▶ Provided entries:
****

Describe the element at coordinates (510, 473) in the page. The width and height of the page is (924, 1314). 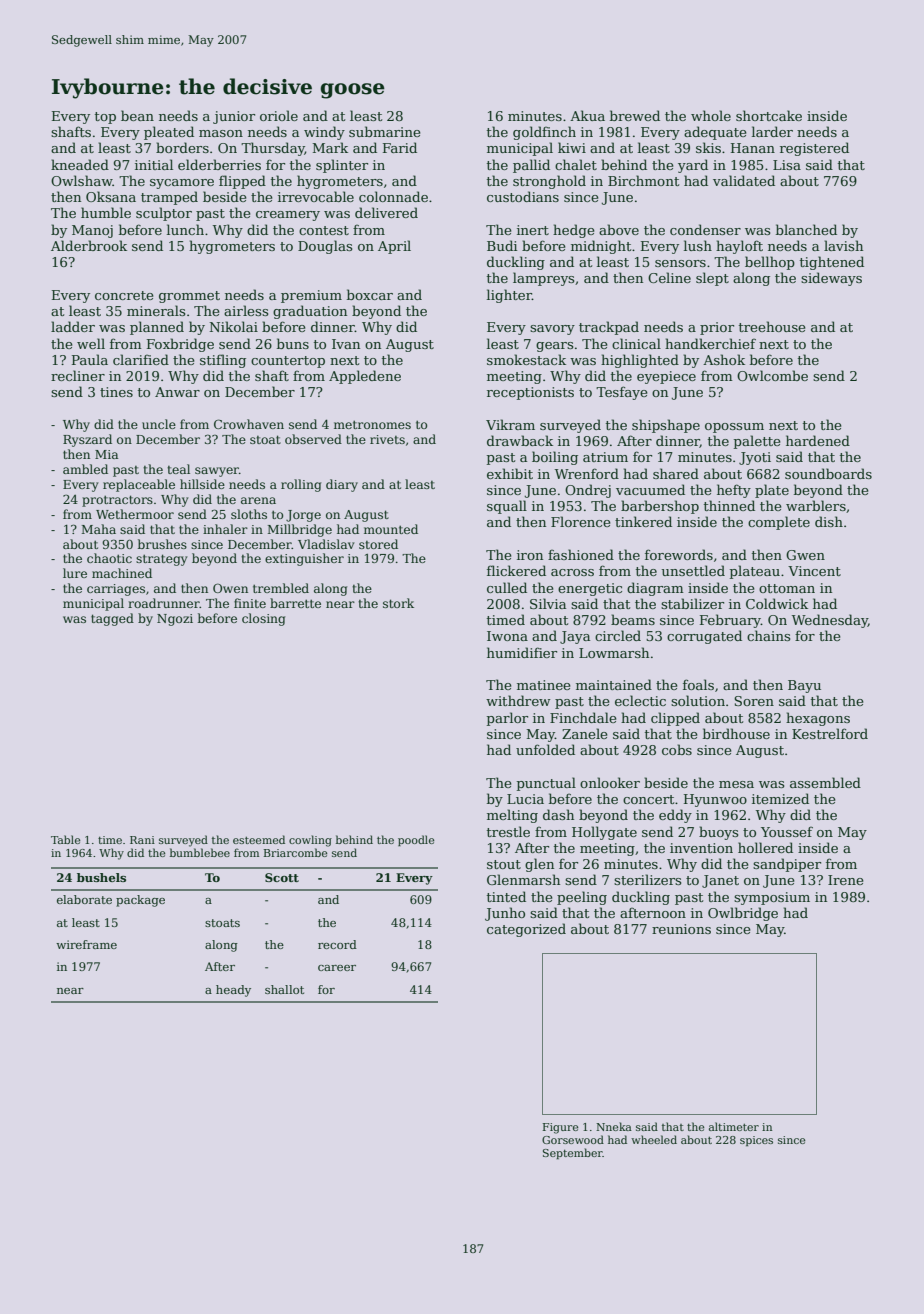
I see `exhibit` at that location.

****

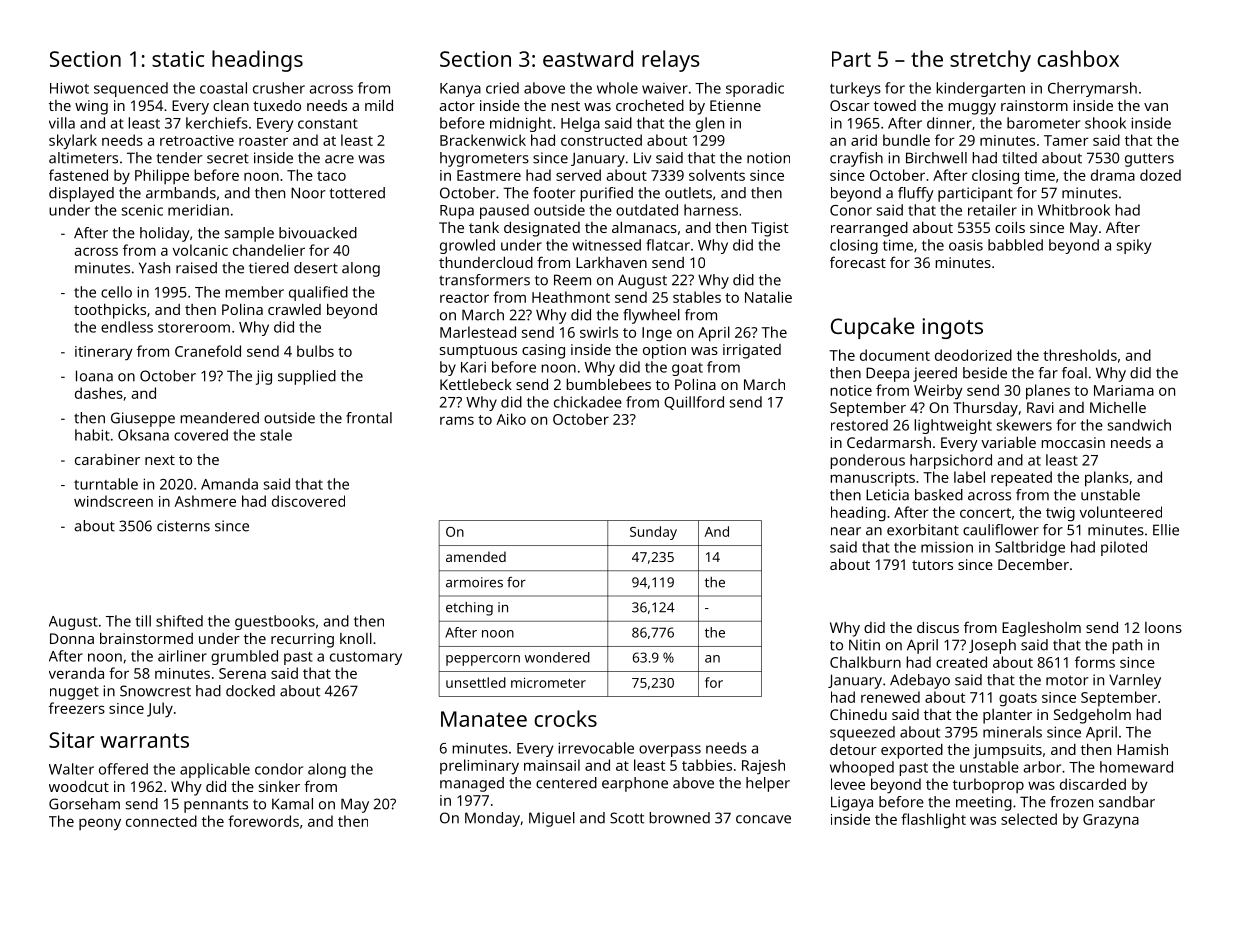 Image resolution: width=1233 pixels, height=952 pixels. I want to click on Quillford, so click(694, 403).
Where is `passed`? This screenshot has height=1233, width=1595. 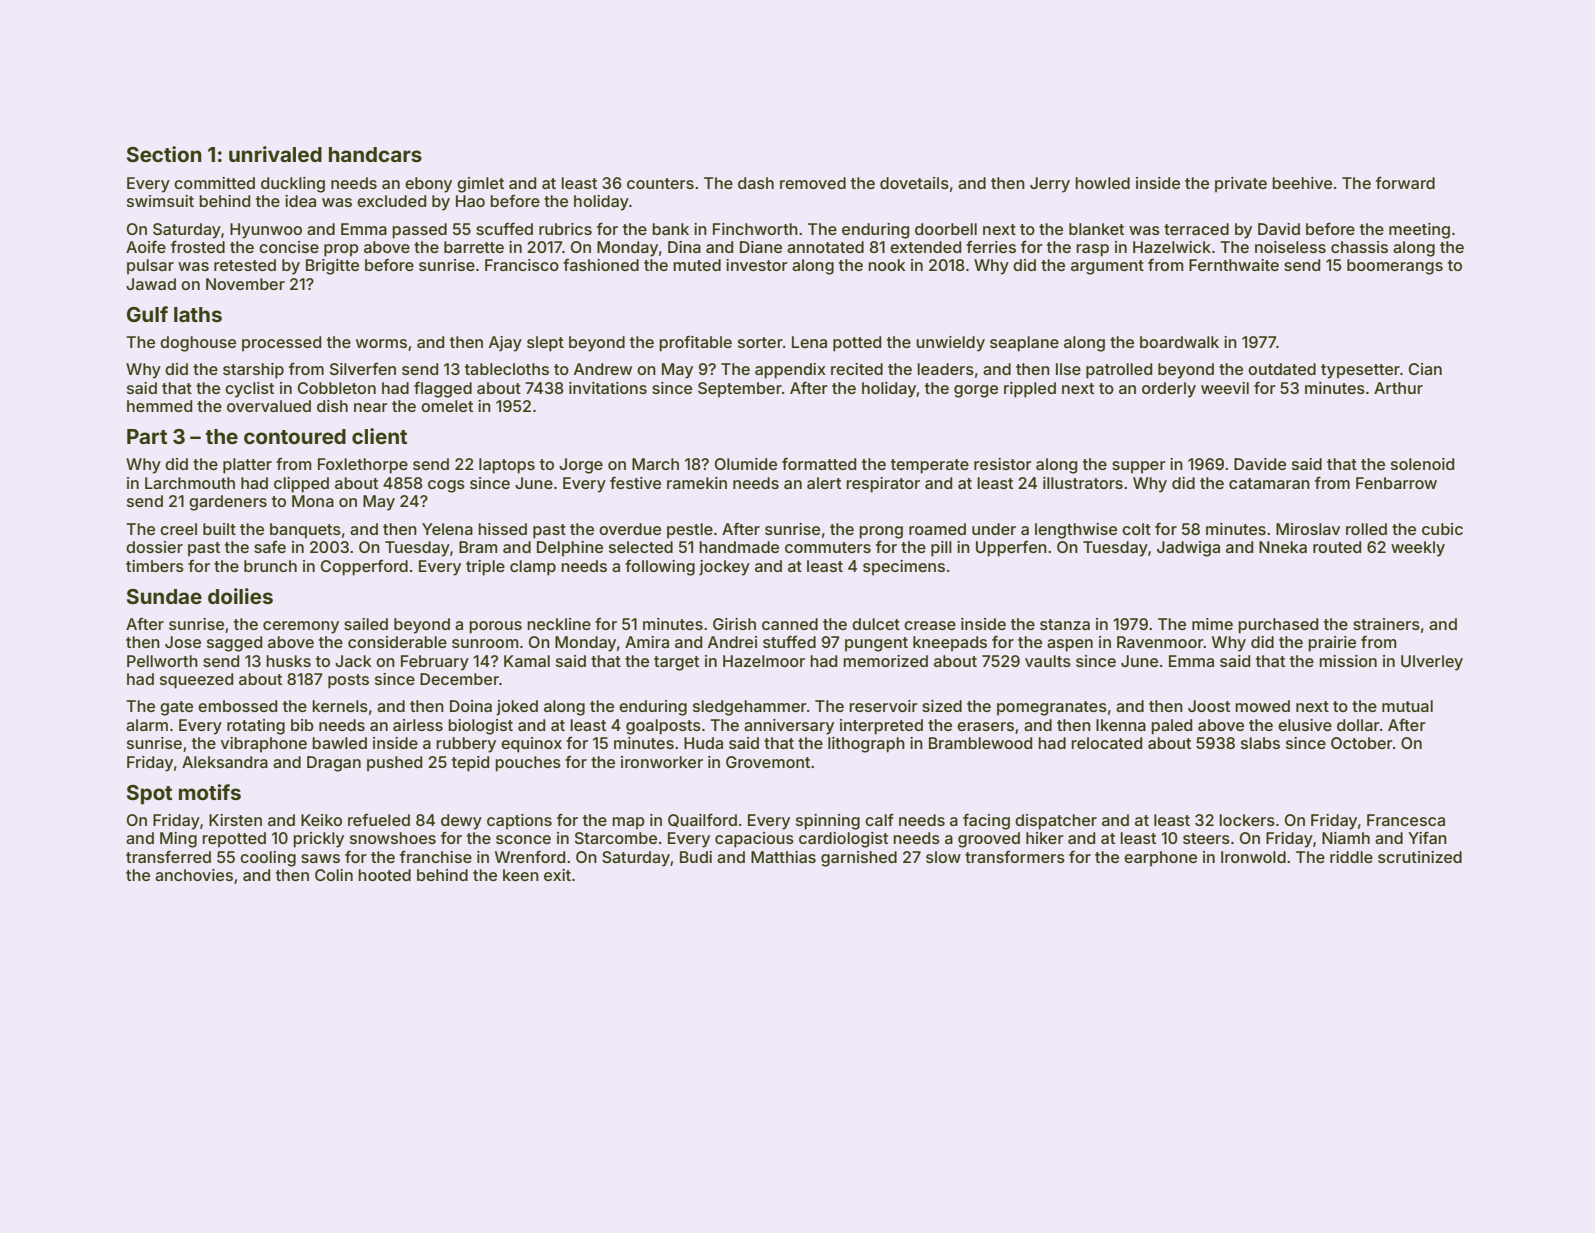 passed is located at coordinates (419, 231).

****

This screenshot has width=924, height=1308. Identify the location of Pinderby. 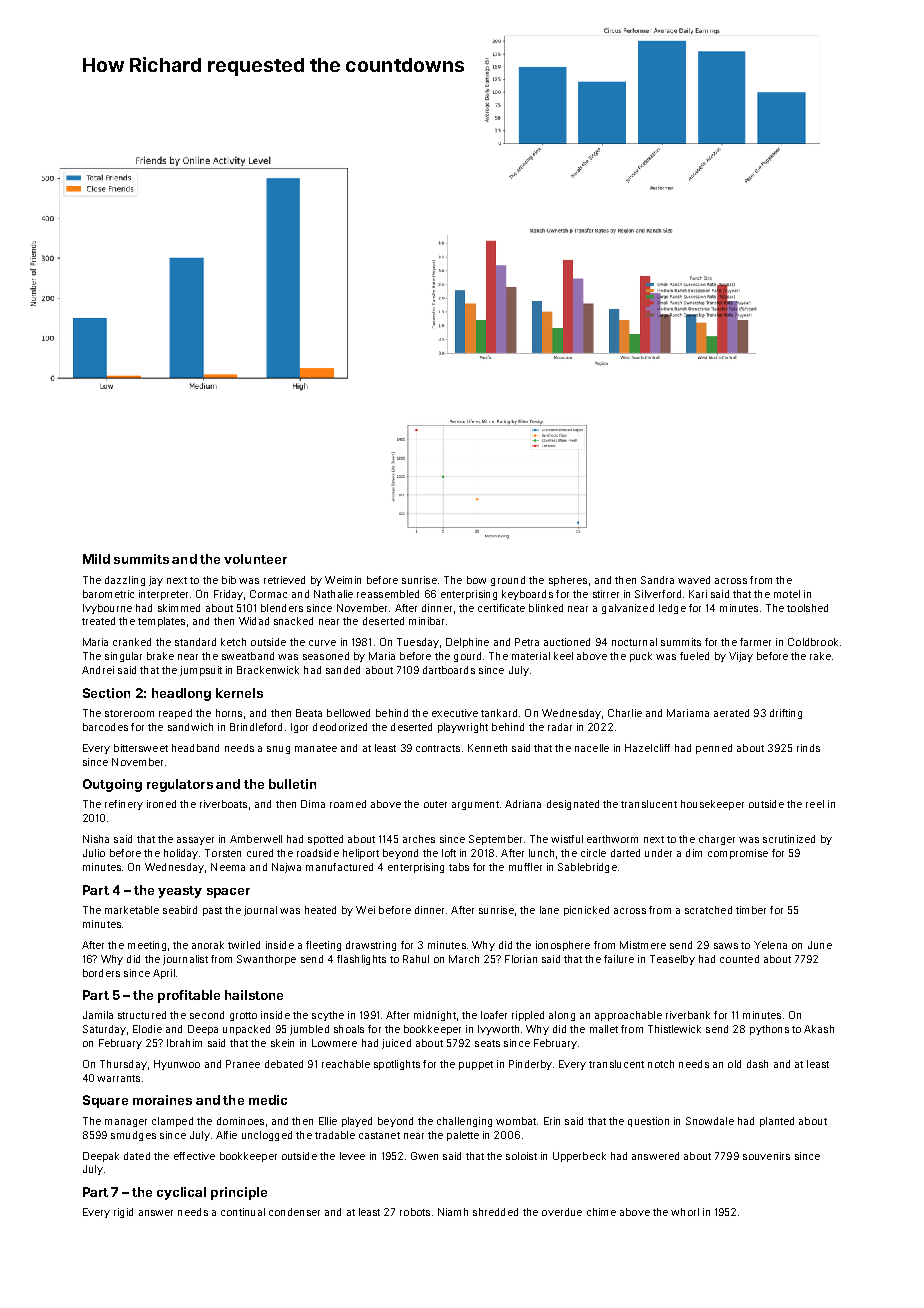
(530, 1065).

****

Can you rescale the items between the line holding "This screenshot has width=924, height=1308." and the line holding "(530, 1065).", inclusive, by writing them out again with their requests and multiplying every coordinate in the answers by 0.9, rounding to whole numbers with halves going up? Leave the pictures out.

▶ The output:
This screenshot has width=924, height=1308. Identify the location of Pinderby. 
(477, 959).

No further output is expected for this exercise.